[Stored entries]
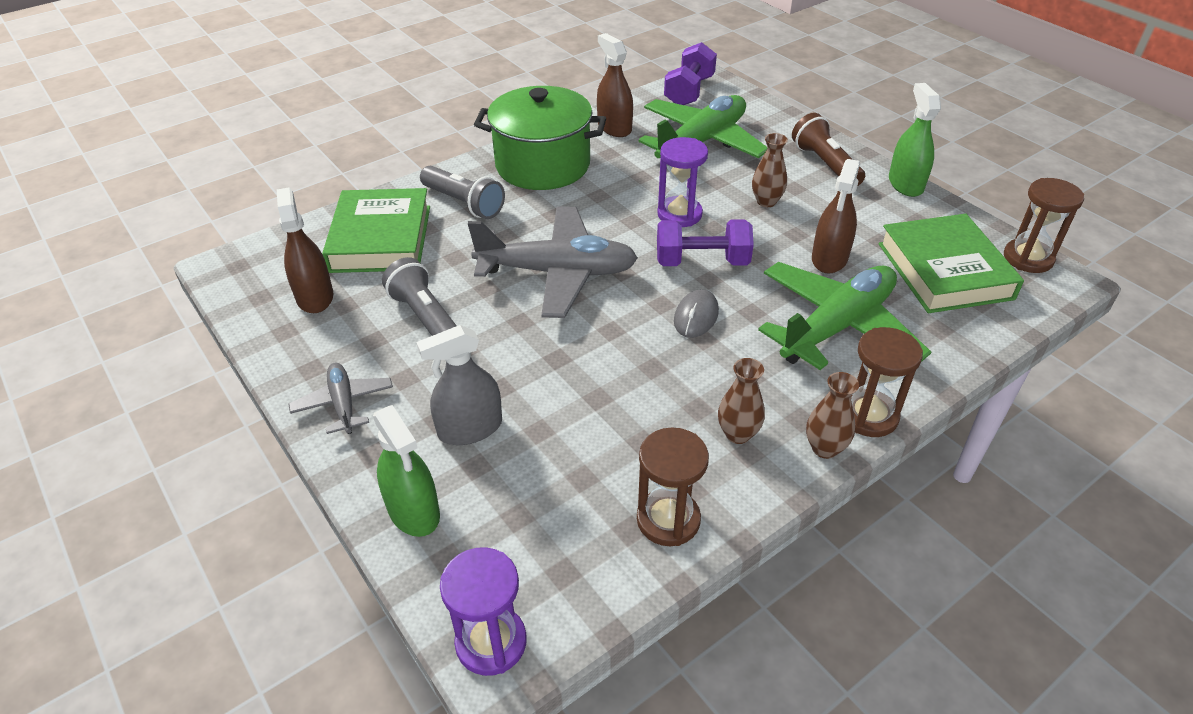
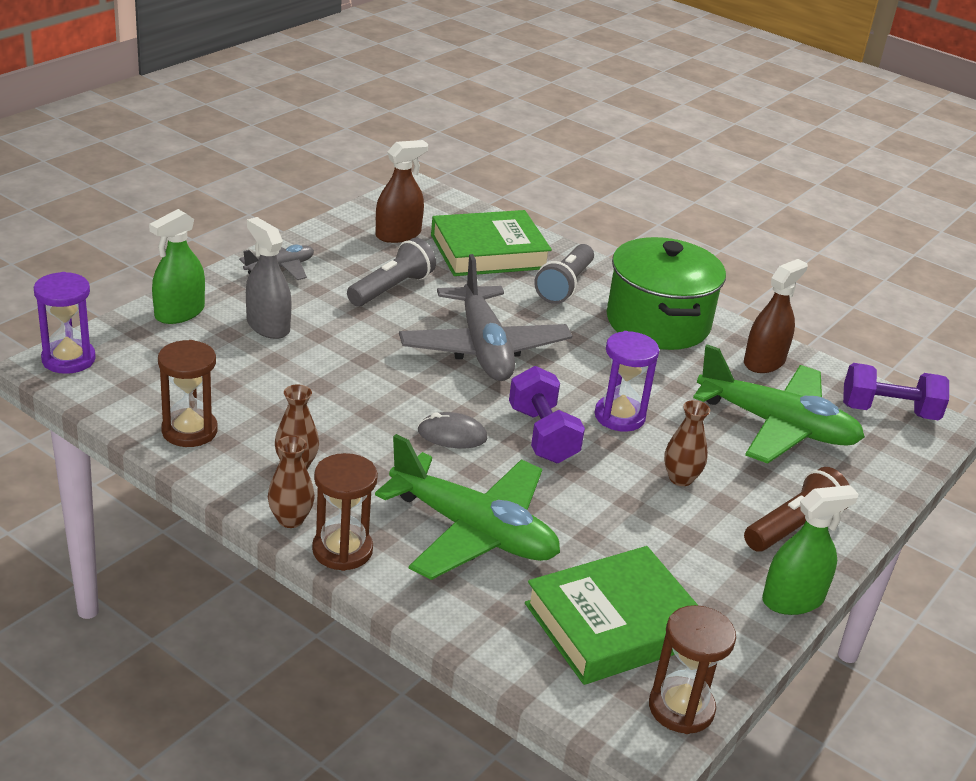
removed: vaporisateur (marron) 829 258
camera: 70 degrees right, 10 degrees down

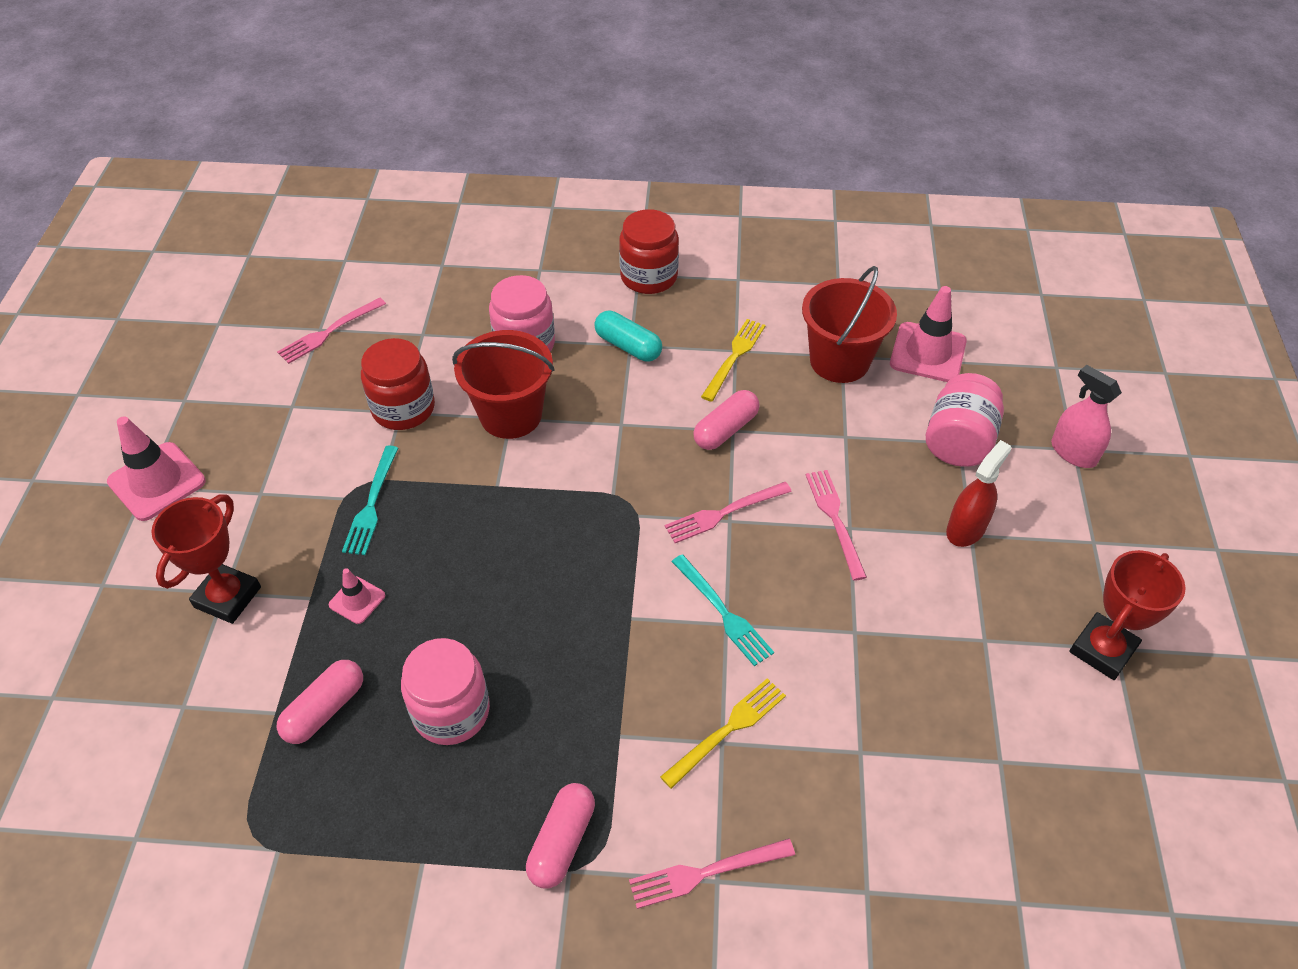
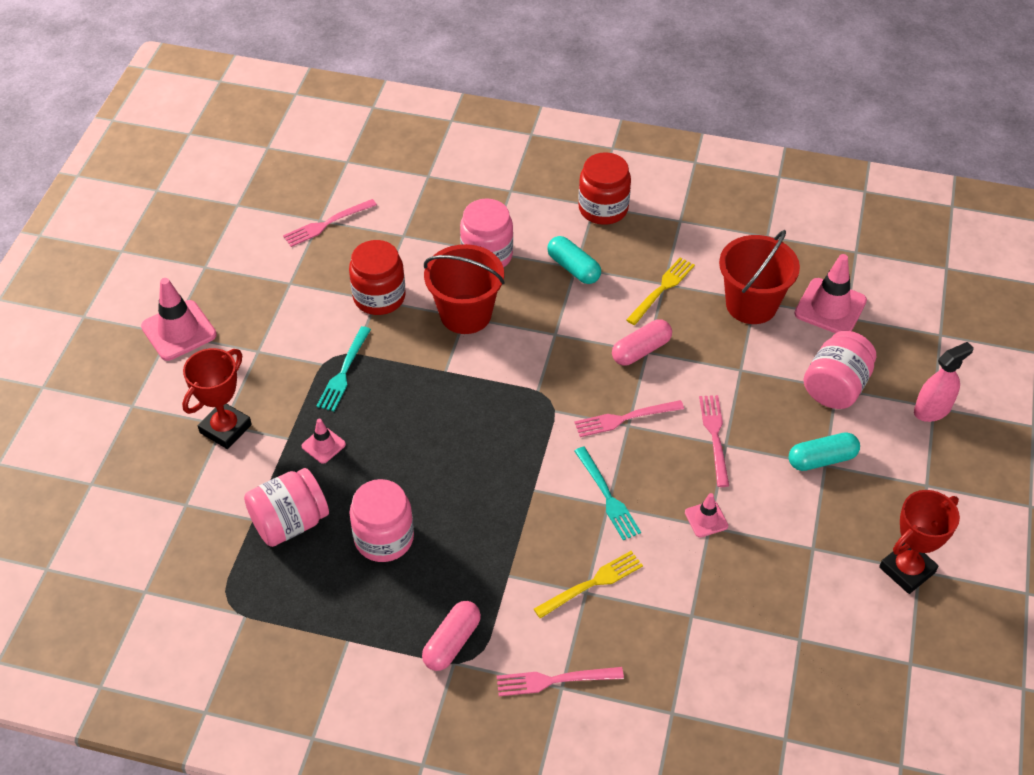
added: cône de chantier (rose) 706 519
replaced: gélule (rose) 325 709 to bocal (rose) 290 522; vaporisateur (rouge) 966 529 to gélule (turquoise) 822 459
turned: vaporisateur (rose) 1073 452 = 932 410 90 degrees clockwise
camera: 10 degrees right, 0 degrees up

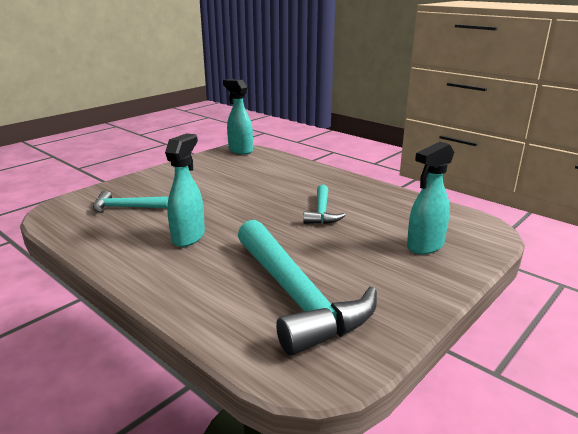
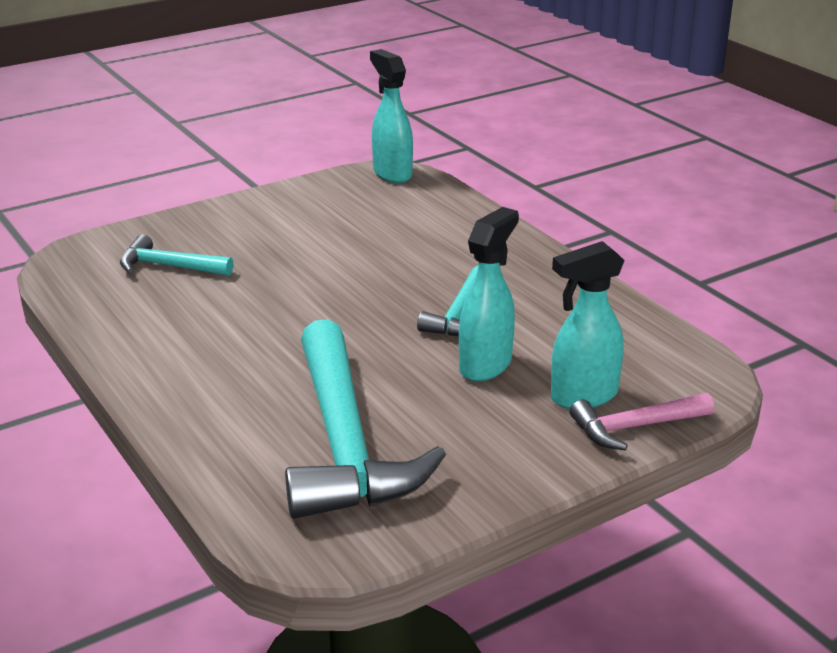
added: marteau (rose) 634 427
moved: vaporisateur (turquoise) 189 237 to 486 365
camera: 15 degrees right, 5 degrees up

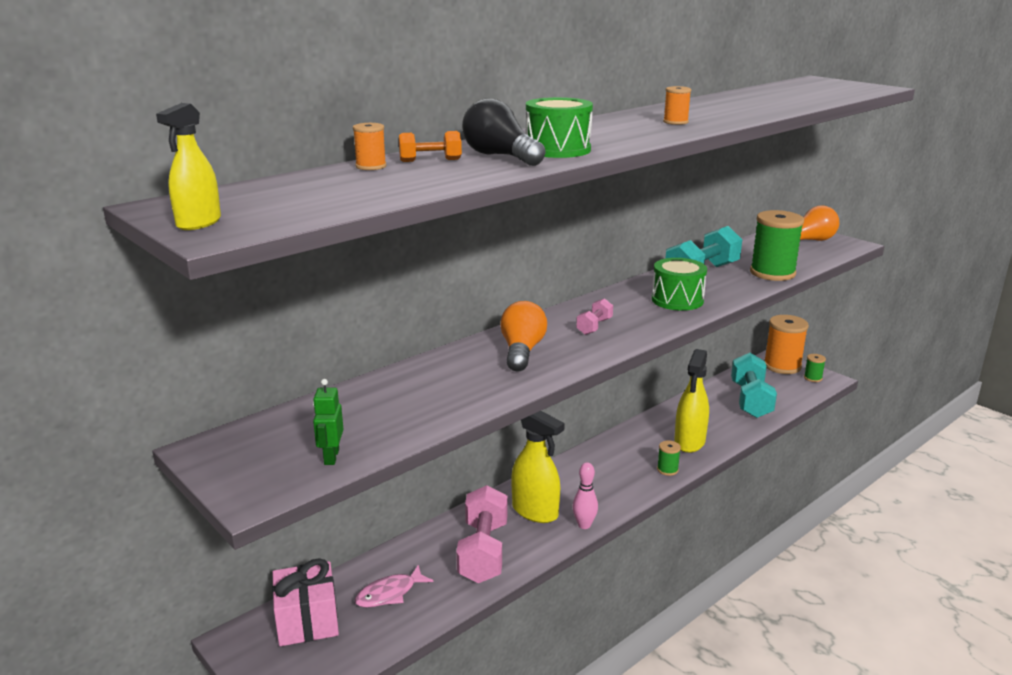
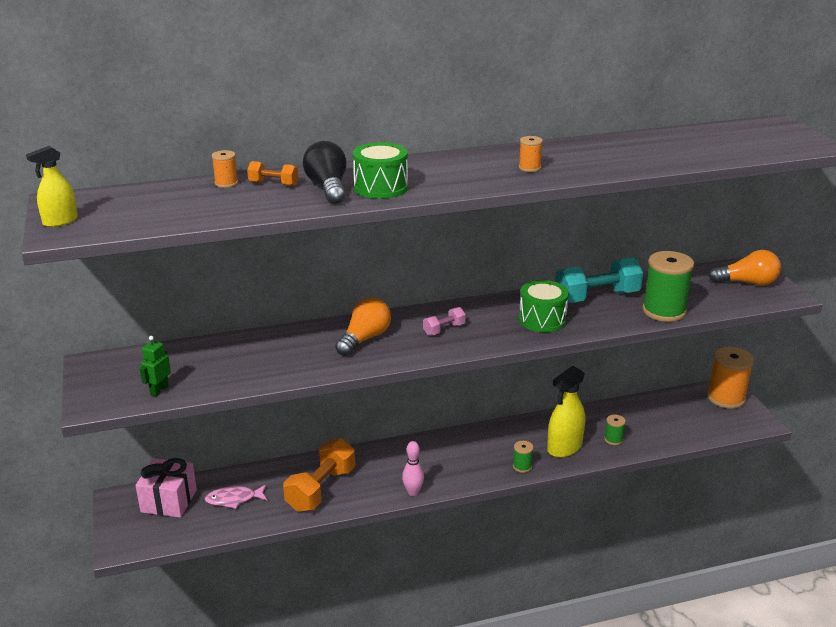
removed: vaporisateur (jaune) 535 511; haltère (turquoise) 750 400
moved: bobine (vert) 813 378 to 613 439
recoloured: haltère (rose) 483 551 to haltère (orange) 321 489
camera: 25 degrees right, 5 degrees up

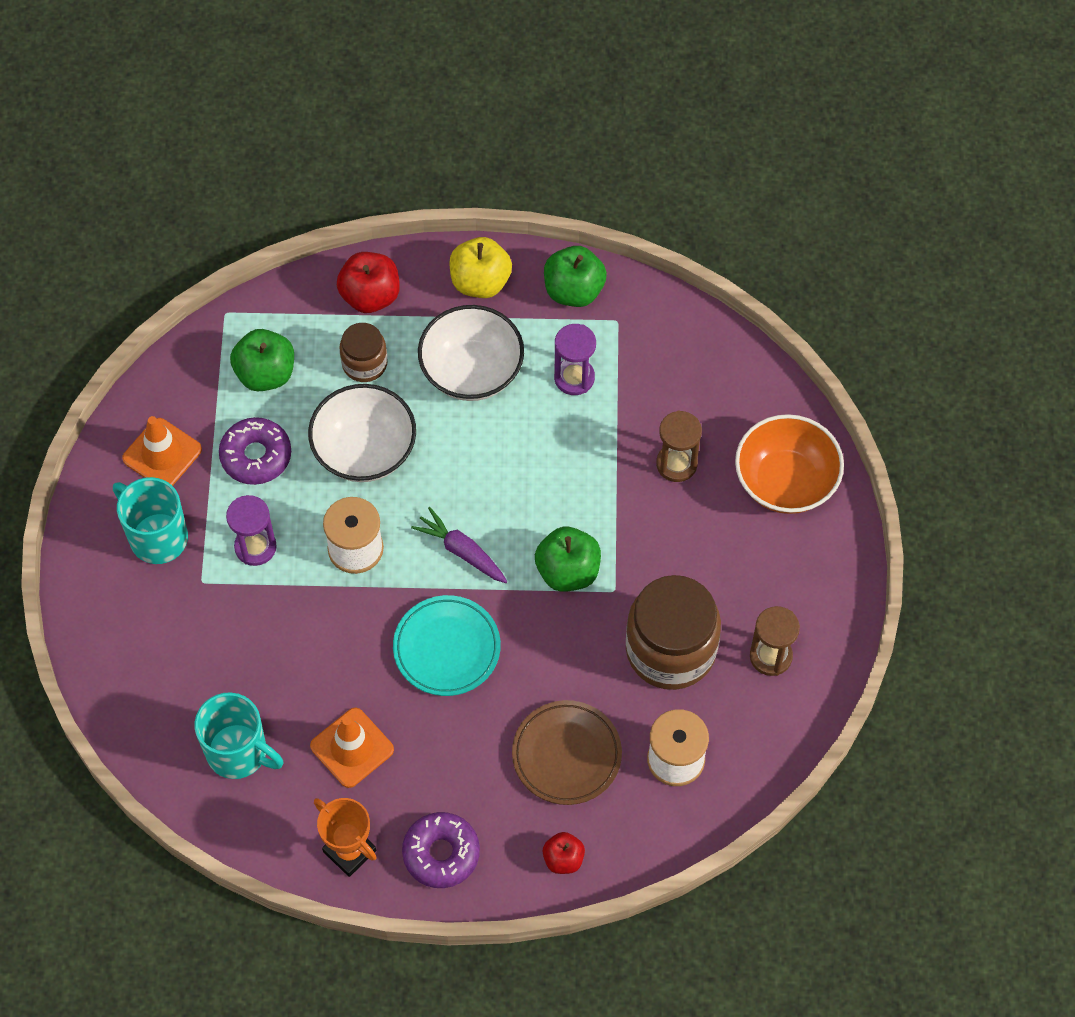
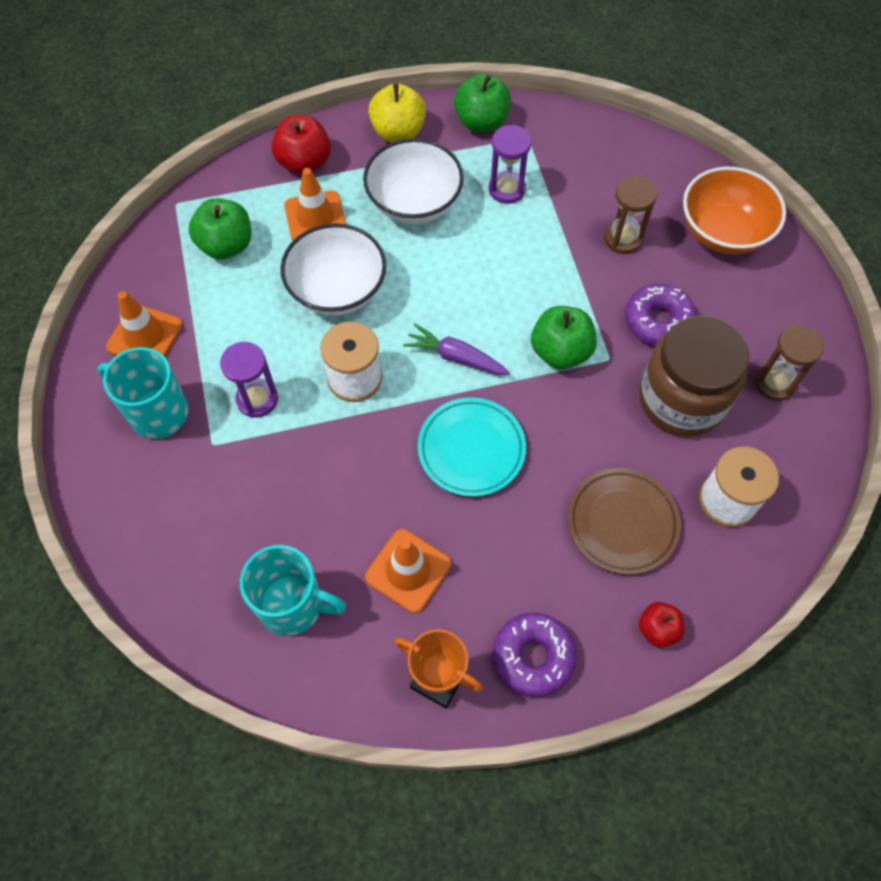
moved: beignet (violet) 256 456 to 658 321
replaced: bocal (marron) 364 363 to cône de chantier (orange) 315 218
camera: 15 degrees left, 0 degrees up

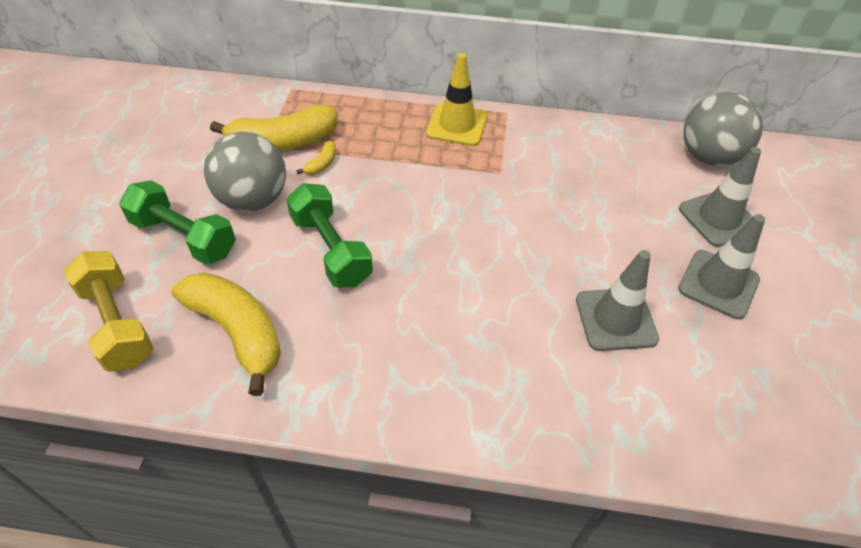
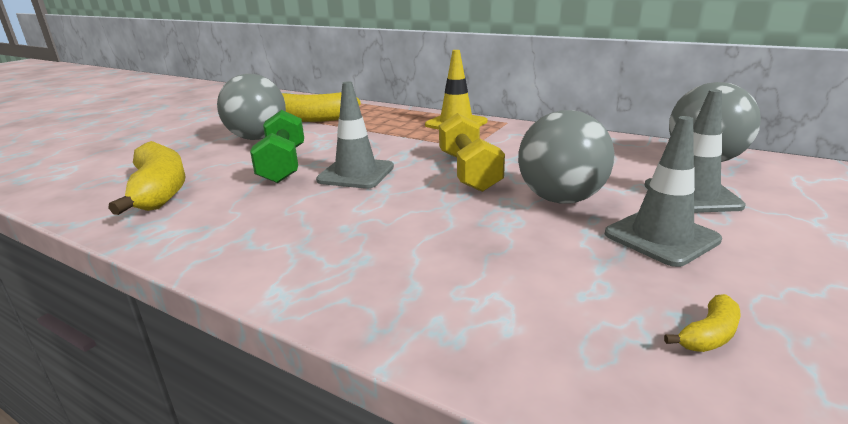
removed: haltère (vert) 184 237
added: balle (gris) 561 199
moved: haltère (jaune) 117 323 to 468 171; banane (jaune) 322 164 to 709 335; cône de chantier (gris) 616 319 to 356 174
camera: 25 degrees right, 25 degrees down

● The task: Starting with the first line of the data above and ending with the line containing "turned: vaporisateur (rose)", please restate every line exactly, leaving images out.

● Written solution:
removed: vaporisateur (marron) 829 258
camera: 70 degrees right, 10 degrees down

added: cône de chantier (rose) 706 519
replaced: gélule (rose) 325 709 to bocal (rose) 290 522; vaporisateur (rouge) 966 529 to gélule (turquoise) 822 459
turned: vaporisateur (rose) 1073 452 = 932 410 90 degrees clockwise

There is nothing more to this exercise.